<<<<

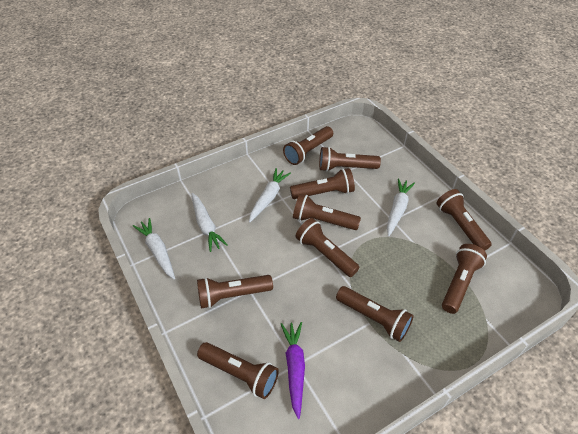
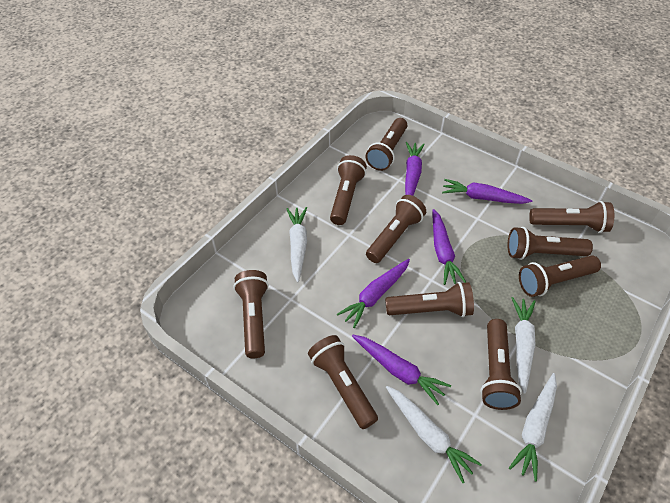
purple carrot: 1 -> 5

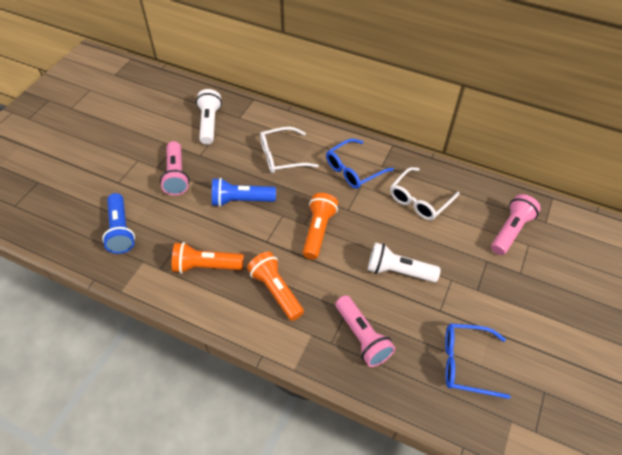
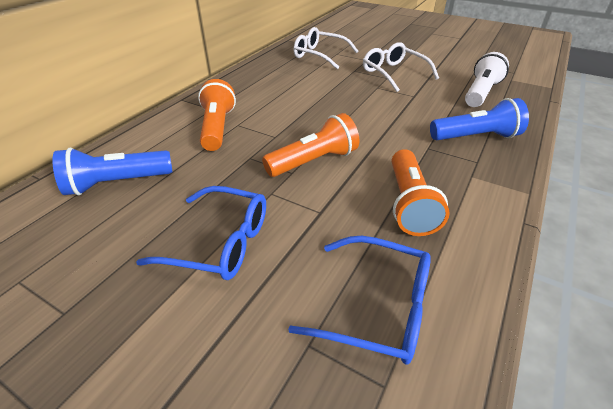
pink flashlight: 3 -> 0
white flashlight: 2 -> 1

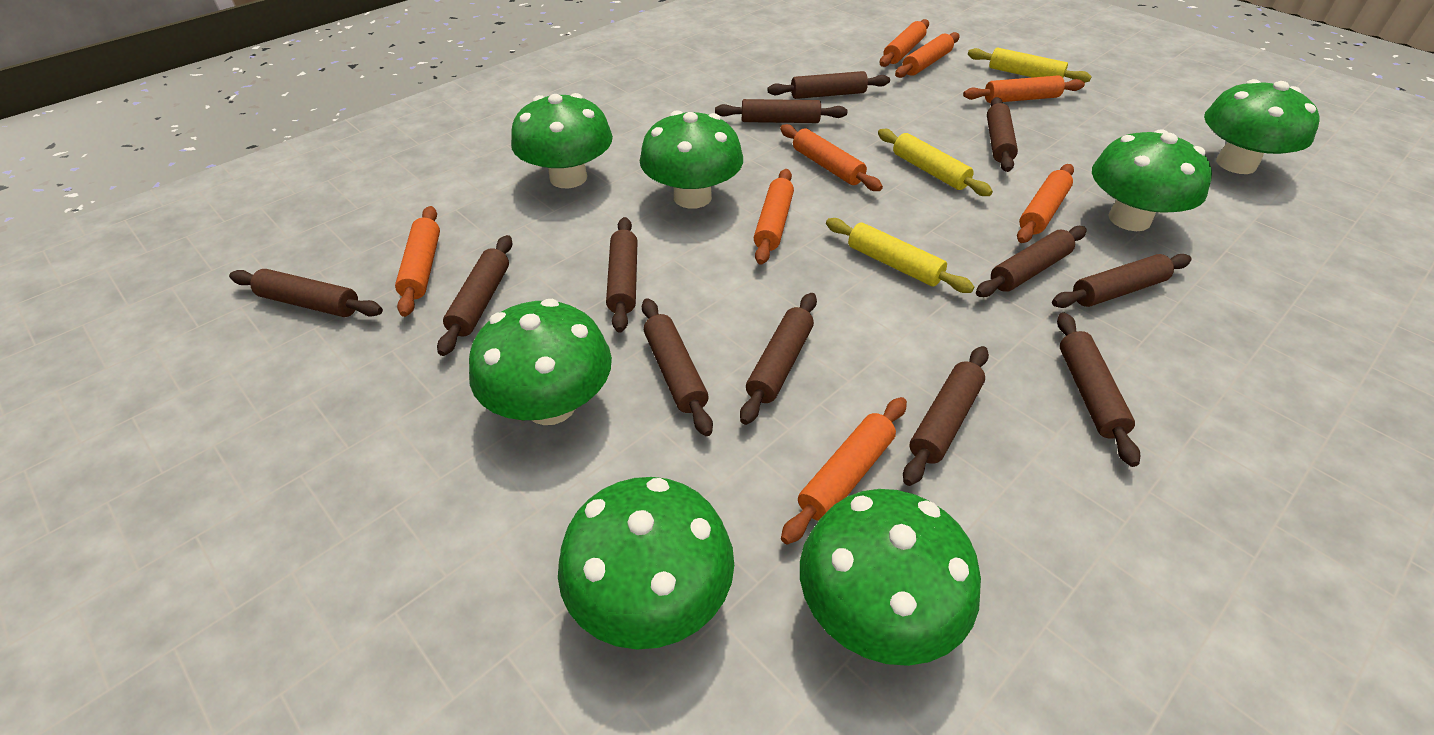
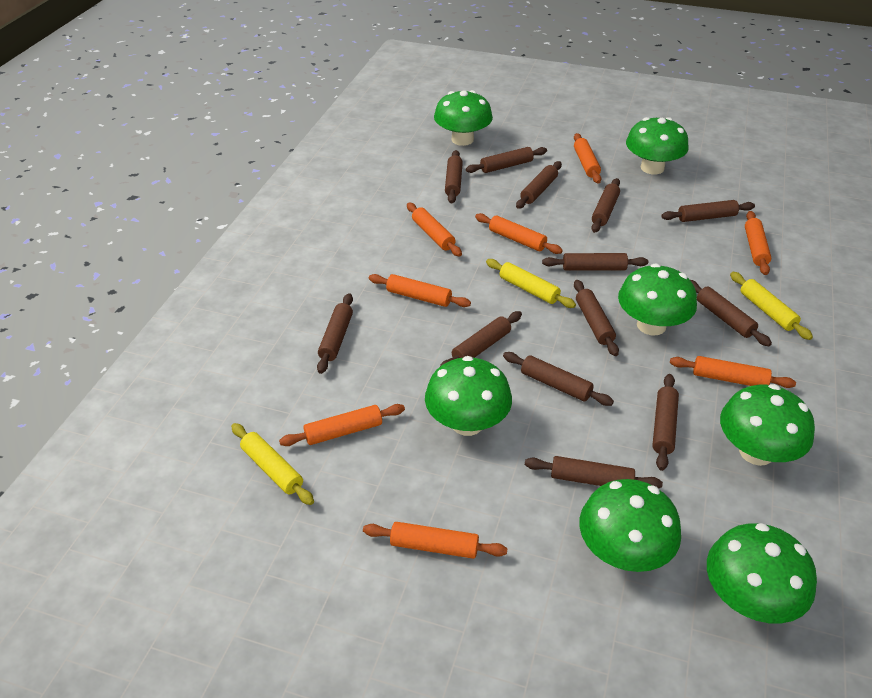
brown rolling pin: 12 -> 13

>>>>

One exact copy of the data is required, and it should hold no pictures.

purple carrot: 1 -> 5

pink flashlight: 3 -> 0
white flashlight: 2 -> 1

brown rolling pin: 12 -> 13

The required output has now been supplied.